Coordinate-based object records

# # # # # # #

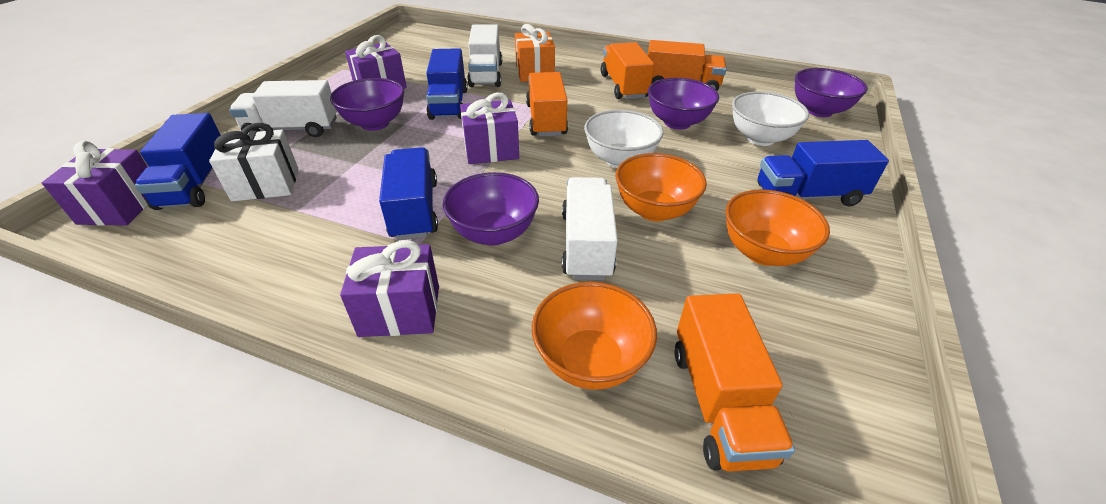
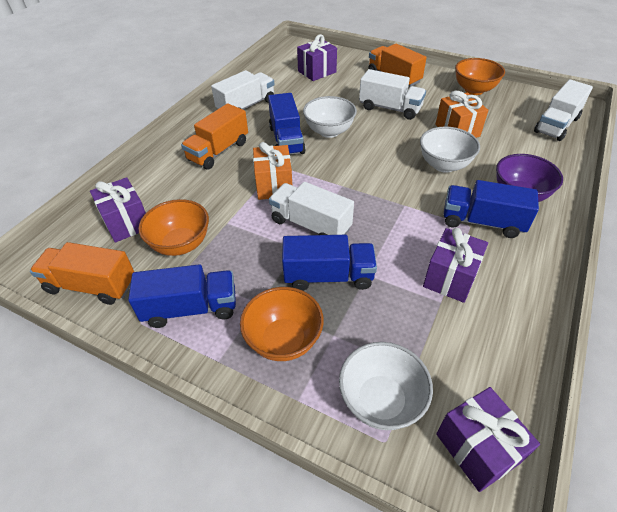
orange gift: 1 -> 2
orange truck: 4 -> 3
purple bowl: 4 -> 1
white bowl: 2 -> 3
white gift: 1 -> 0
white truck: 3 -> 4

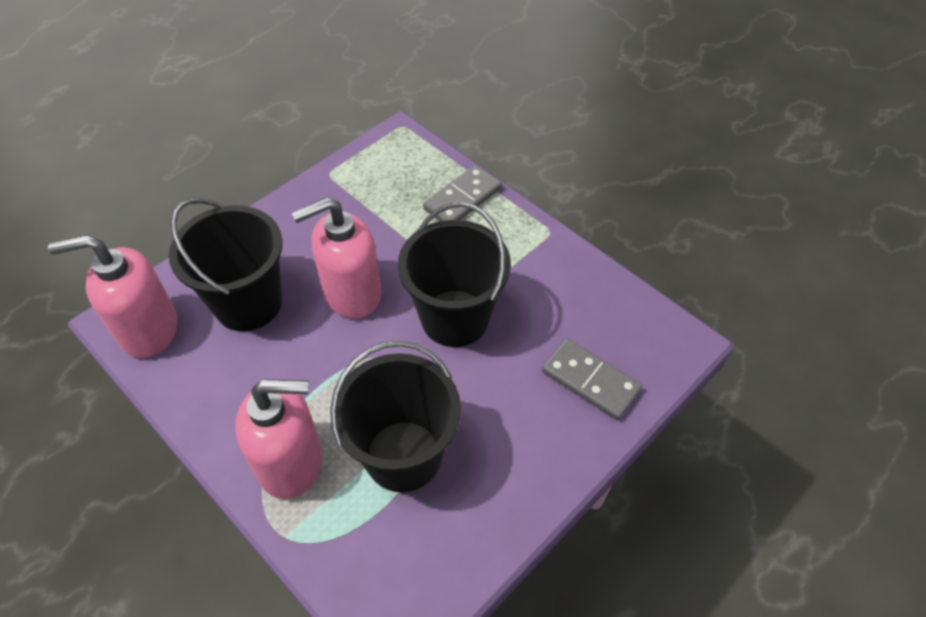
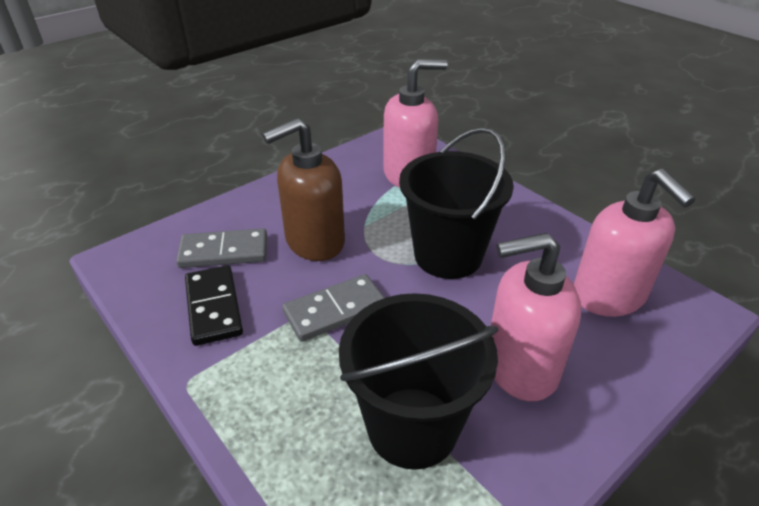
black bucket: 3 -> 2
black domino: 0 -> 1
brown soap dispenser: 0 -> 1

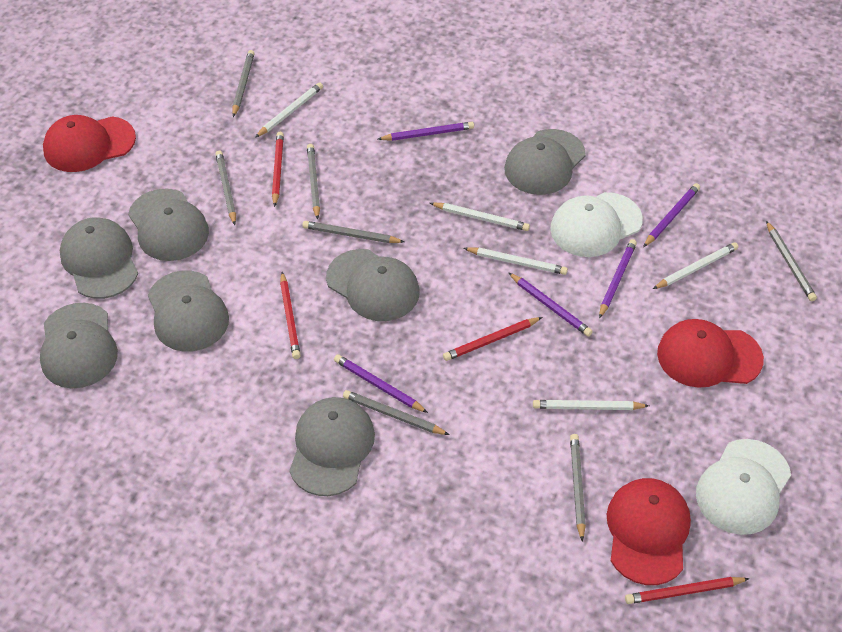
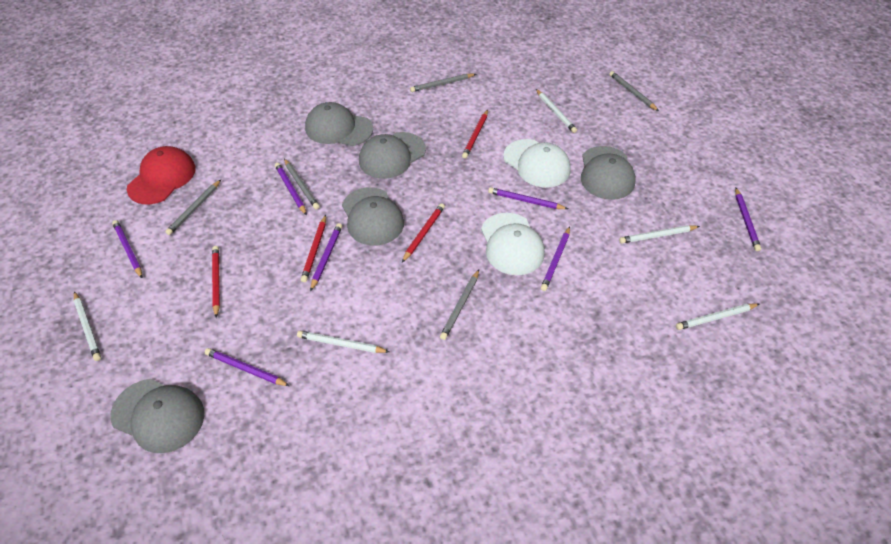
grey cap: 7 -> 5
grey pencil: 7 -> 5
purple pencil: 5 -> 7
red cap: 3 -> 1

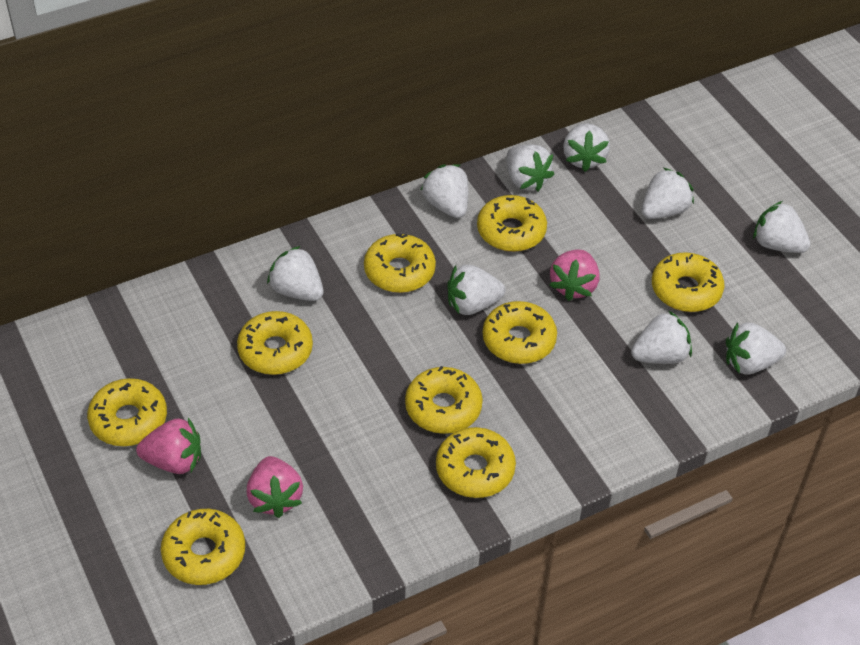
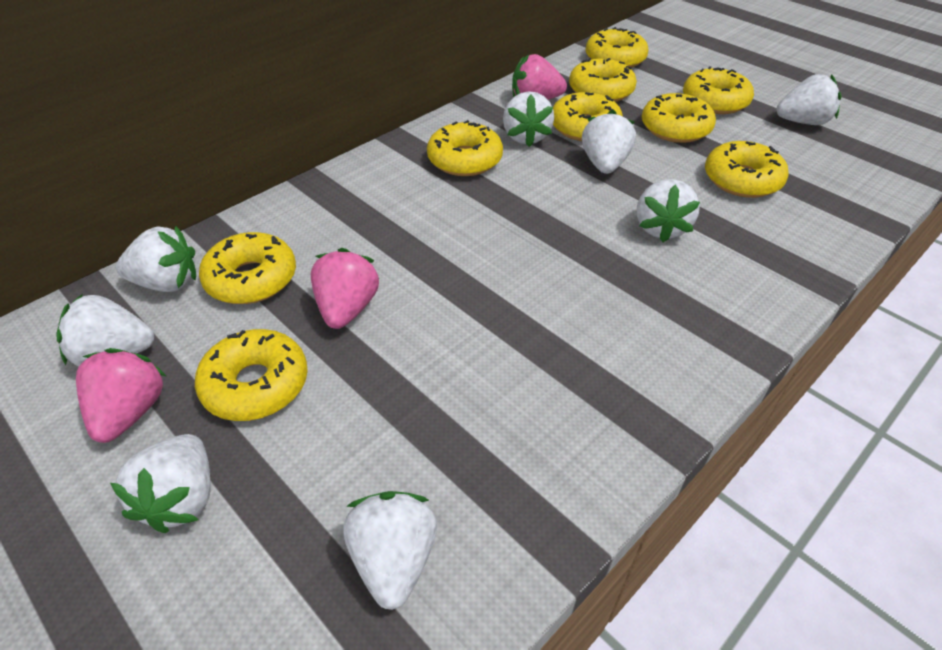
white strawberry: 9 -> 8

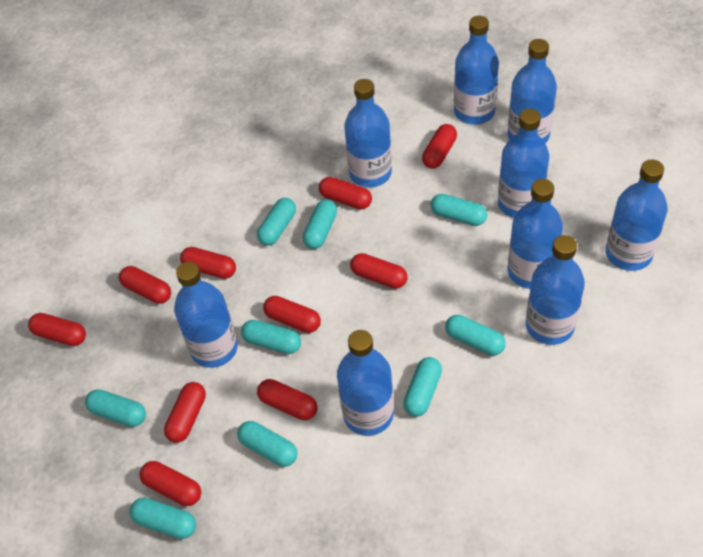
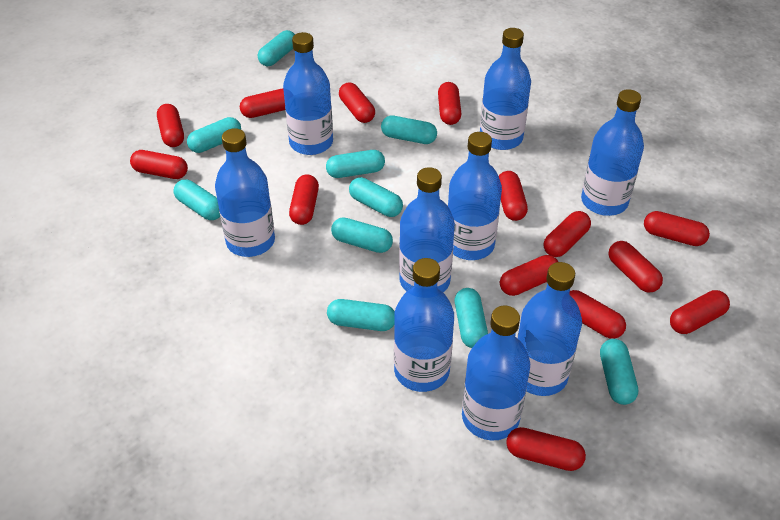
red capsule: 10 -> 14
turquoise capsule: 9 -> 10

# # # # # # #

The records above need to be copied exactly, with the pictures left out.

orange gift: 1 -> 2
orange truck: 4 -> 3
purple bowl: 4 -> 1
white bowl: 2 -> 3
white gift: 1 -> 0
white truck: 3 -> 4

black bucket: 3 -> 2
black domino: 0 -> 1
brown soap dispenser: 0 -> 1

grey cap: 7 -> 5
grey pencil: 7 -> 5
purple pencil: 5 -> 7
red cap: 3 -> 1

white strawberry: 9 -> 8

red capsule: 10 -> 14
turquoise capsule: 9 -> 10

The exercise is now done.